What you are asked to do: Set the records down again, exactly, without their images.

Before-and-after change records

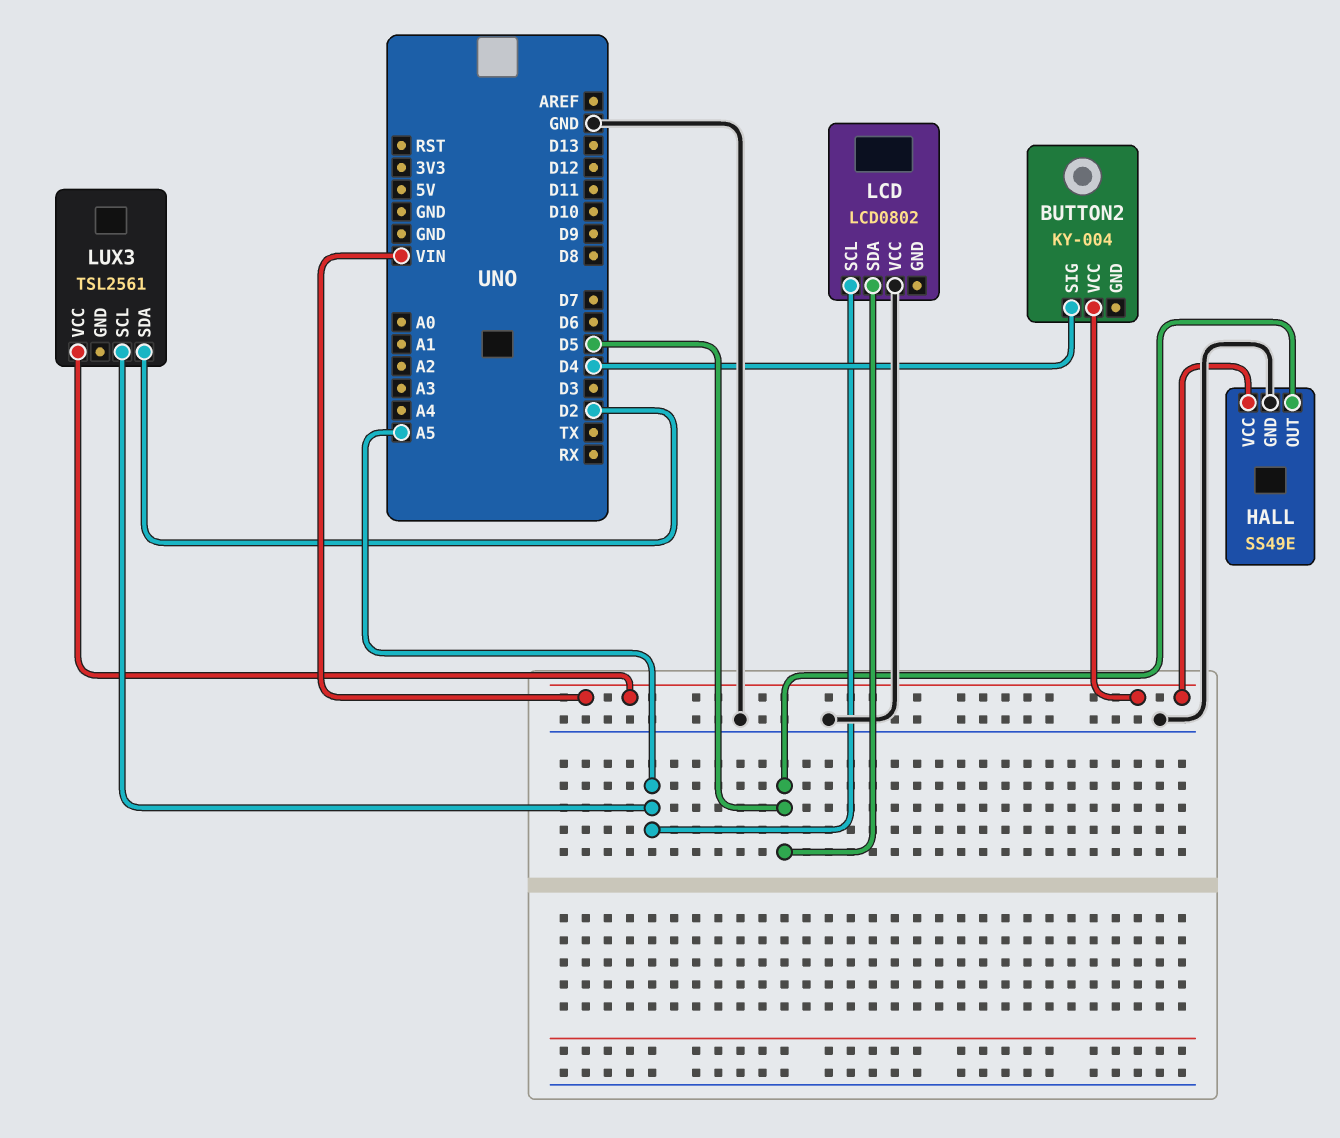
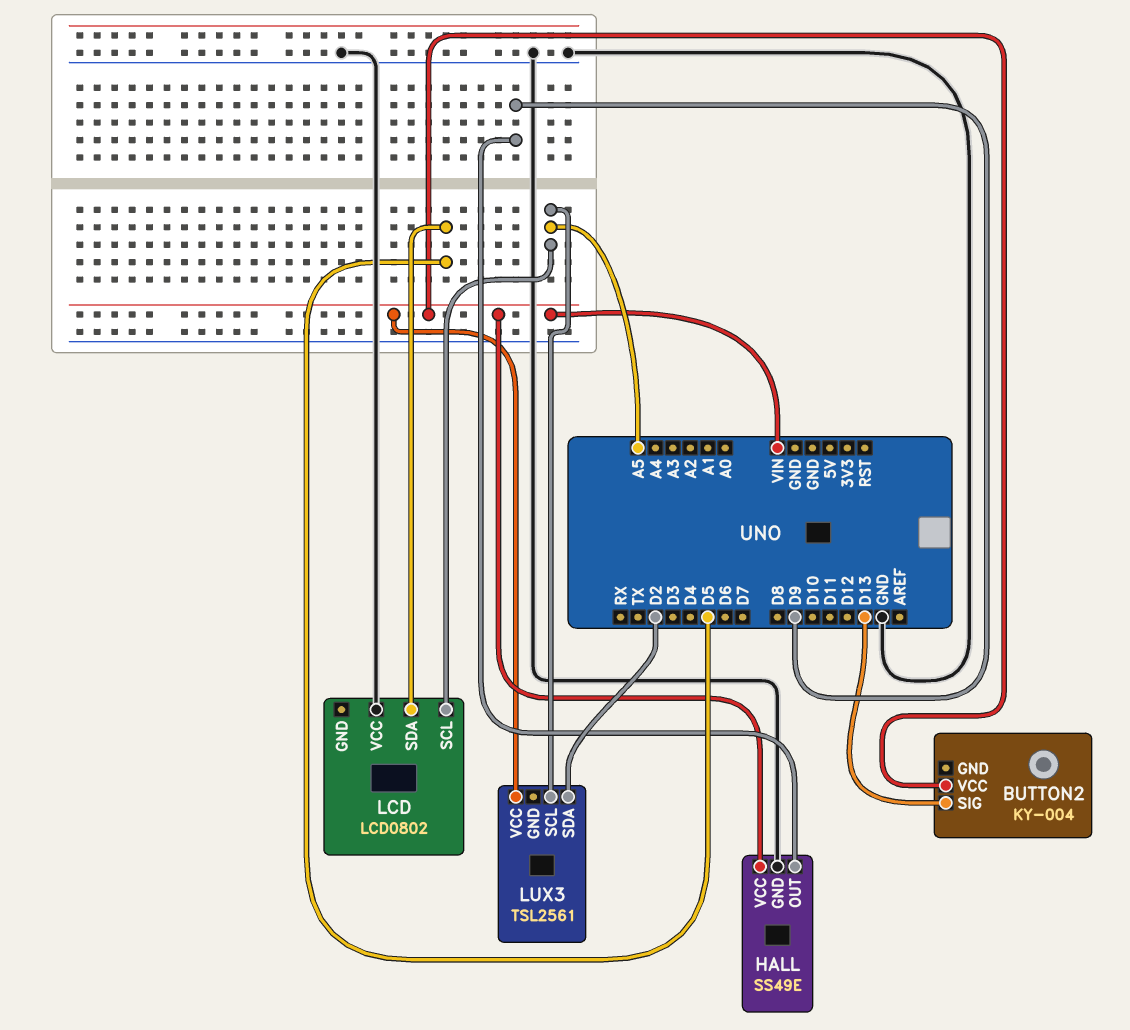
BUTTON2 pin SIG: D4 -> D13
HALL pin OUT: D5 -> D9

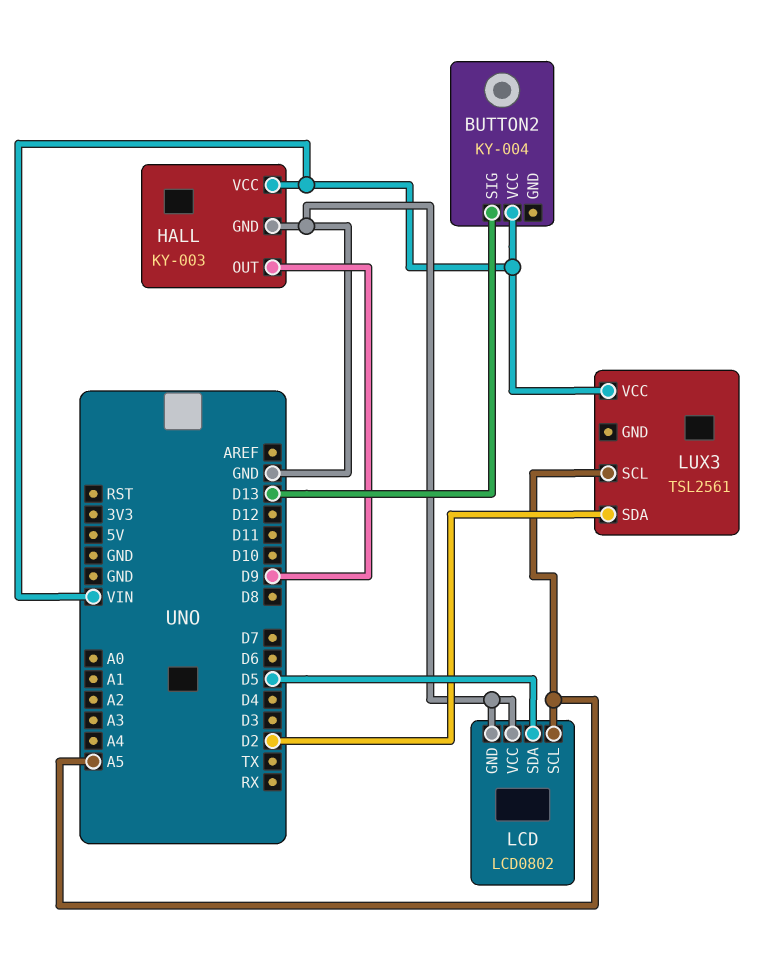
HALL: SS49E -> KY-003
LCD pin GND: none -> GND

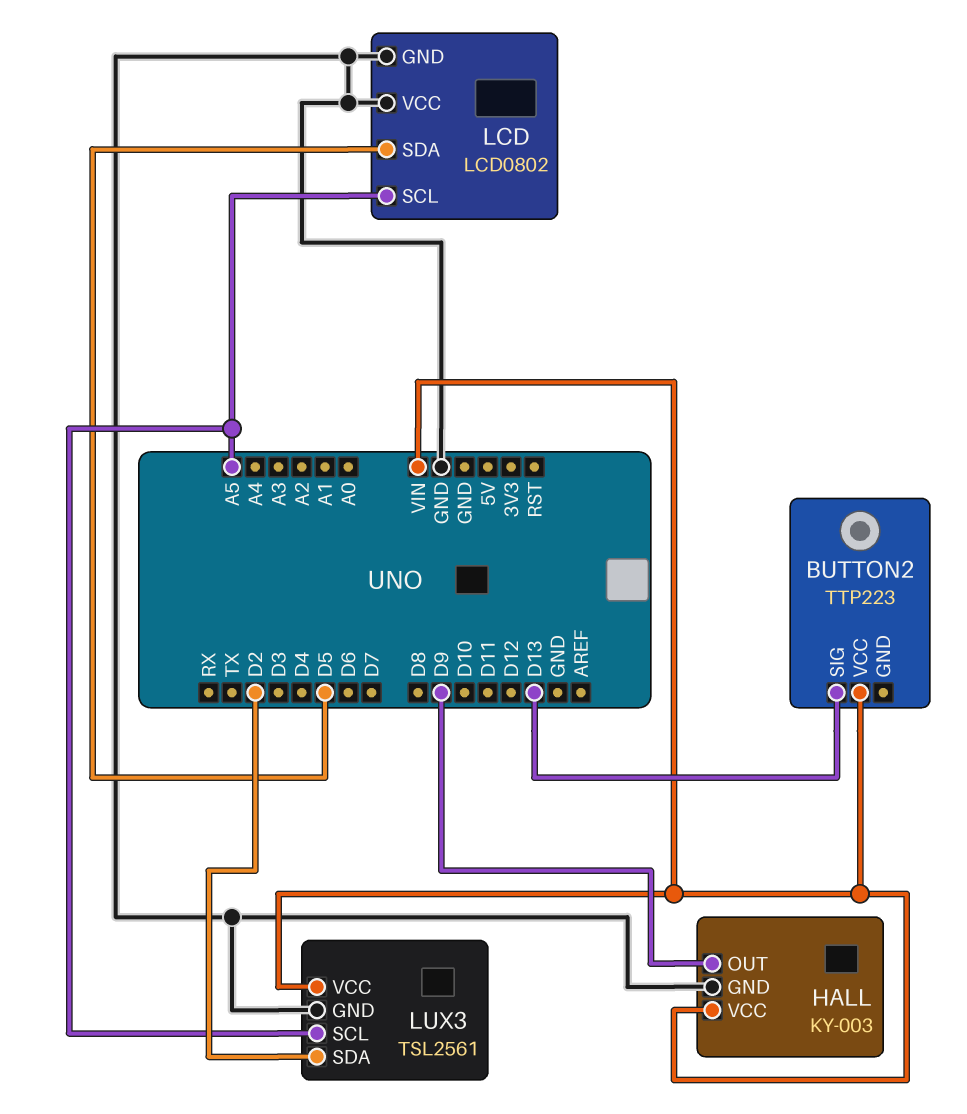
BUTTON2: KY-004 -> TTP223
LUX3 pin GND: none -> GND

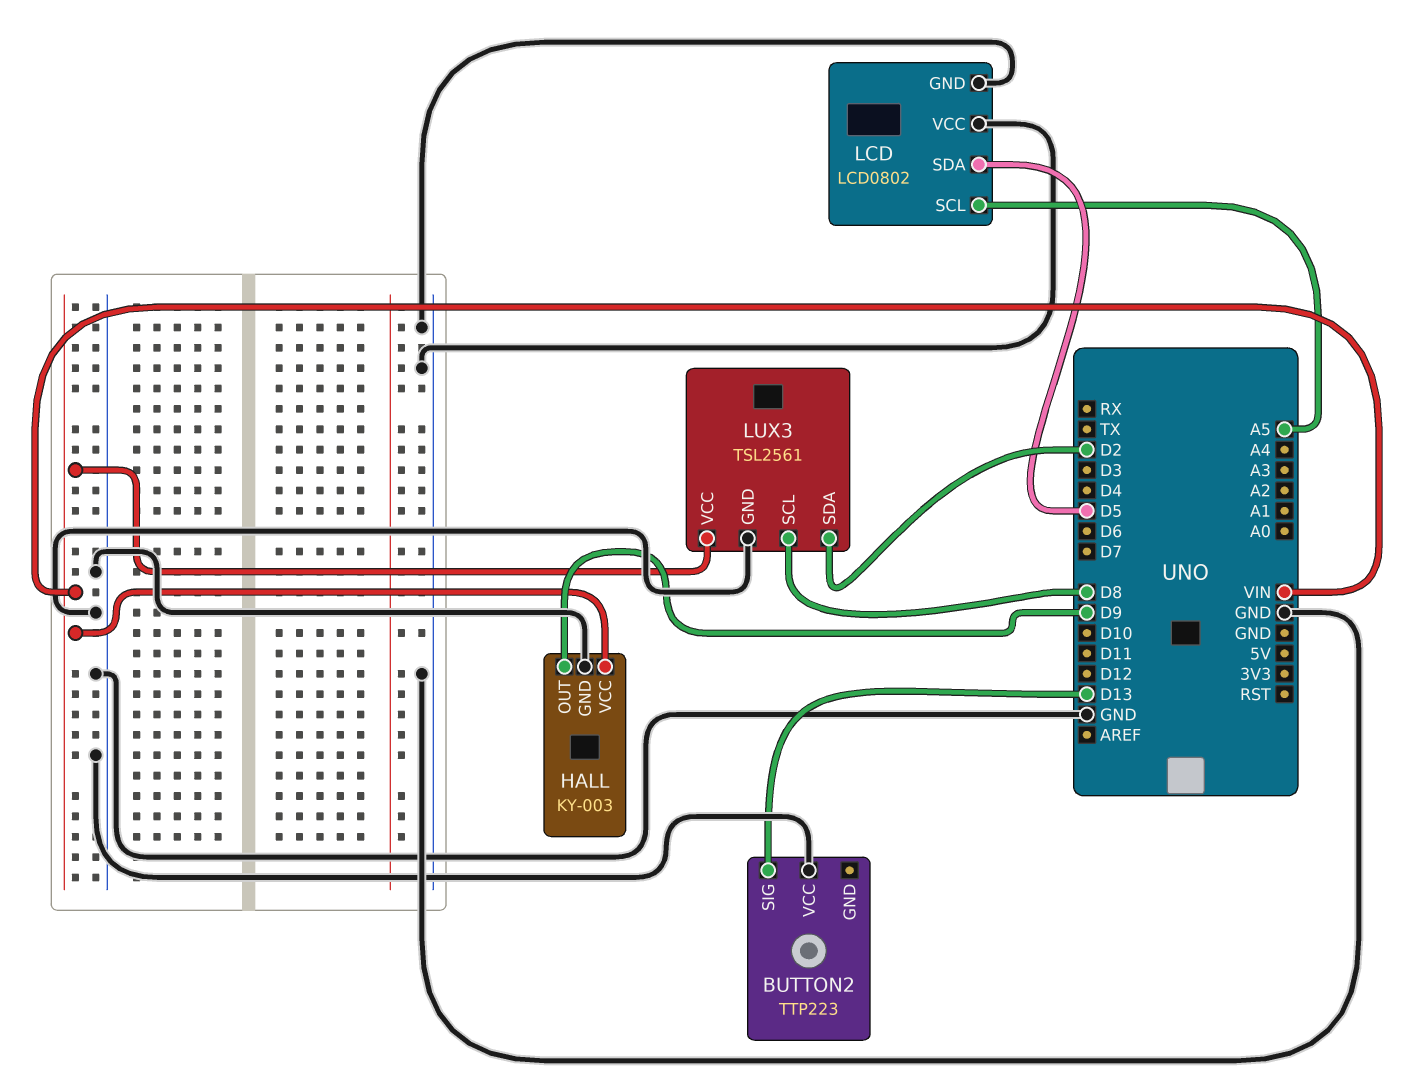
BUTTON2 pin VCC: VIN -> GND
LUX3 pin SCL: A5 -> D8

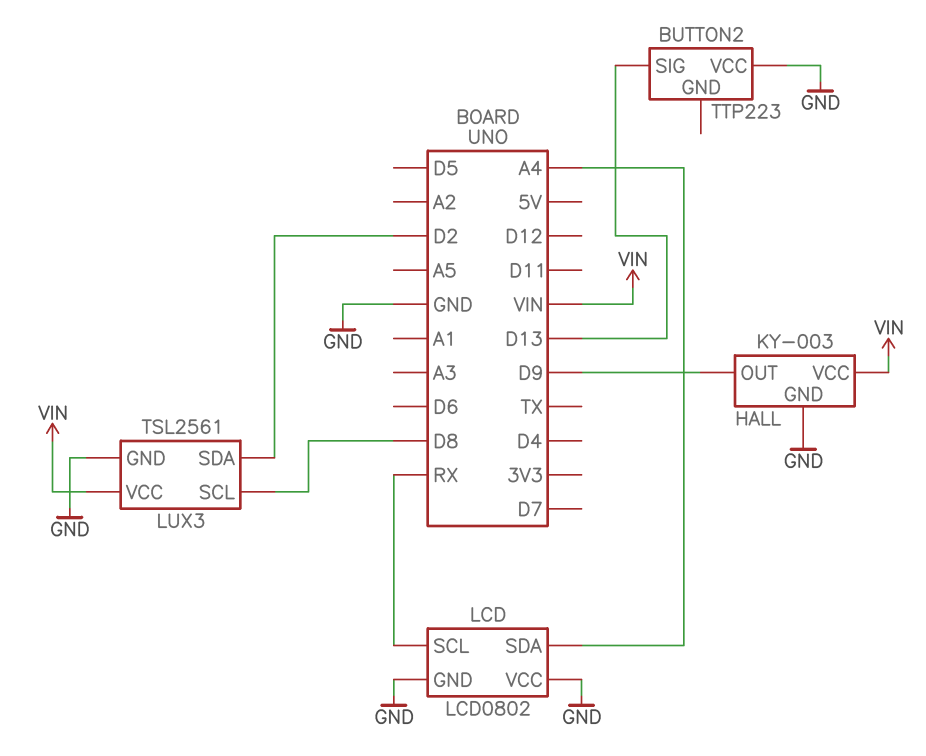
LCD pin SCL: A5 -> RX
LCD pin SDA: D5 -> A4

Answer below:
BUTTON2 pin SIG: D4 -> D13
HALL pin OUT: D5 -> D9

HALL: SS49E -> KY-003
LCD pin GND: none -> GND

BUTTON2: KY-004 -> TTP223
LUX3 pin GND: none -> GND

BUTTON2 pin VCC: VIN -> GND
LUX3 pin SCL: A5 -> D8

LCD pin SCL: A5 -> RX
LCD pin SDA: D5 -> A4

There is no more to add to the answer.